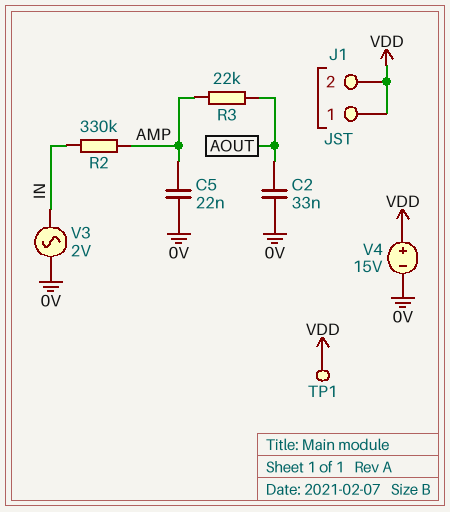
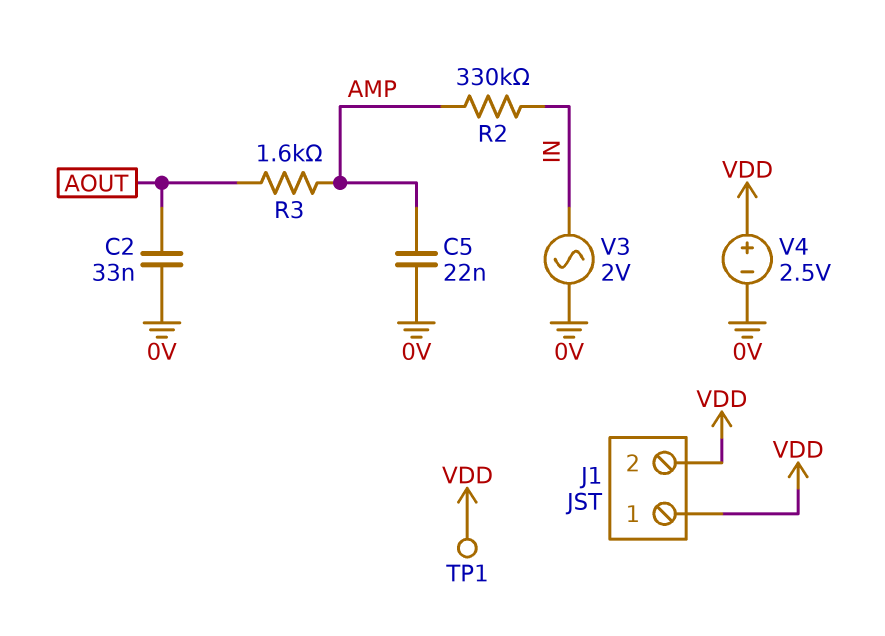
R3: 22k (AMP, AOUT) -> 1.6k (AMP, AOUT)
V4: 15V (plus VDD, minus 0V) -> 2.5V (plus VDD, minus 0V)

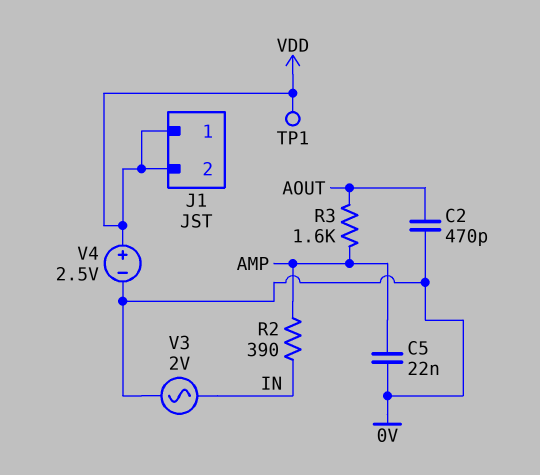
C2: 33nF (0V, AOUT) -> 470pF (0V, AOUT)
R2: 330k (AMP, IN) -> 390 (AMP, IN)

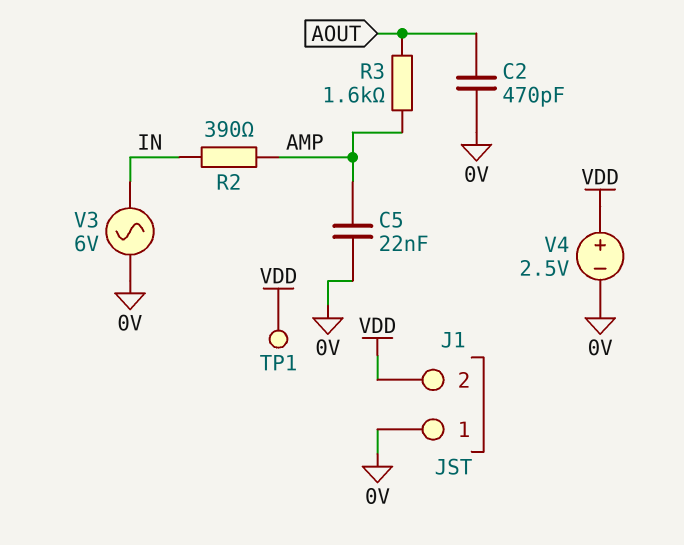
J1 pin 1: VDD -> 0V
V3: AC 2V (0V, IN) -> AC 6V (0V, IN)

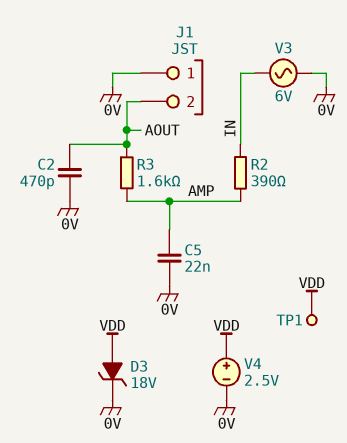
D3: none -> zener 18V (A VDD, K 0V)
J1 pin 2: VDD -> AOUT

+---+

= What needs to be done =
From the material above, please return each line containing "AOUT".

= Solution to the exercise =
R3: 22k (AMP, AOUT) -> 1.6k (AMP, AOUT)
C2: 33nF (0V, AOUT) -> 470pF (0V, AOUT)
J1 pin 2: VDD -> AOUT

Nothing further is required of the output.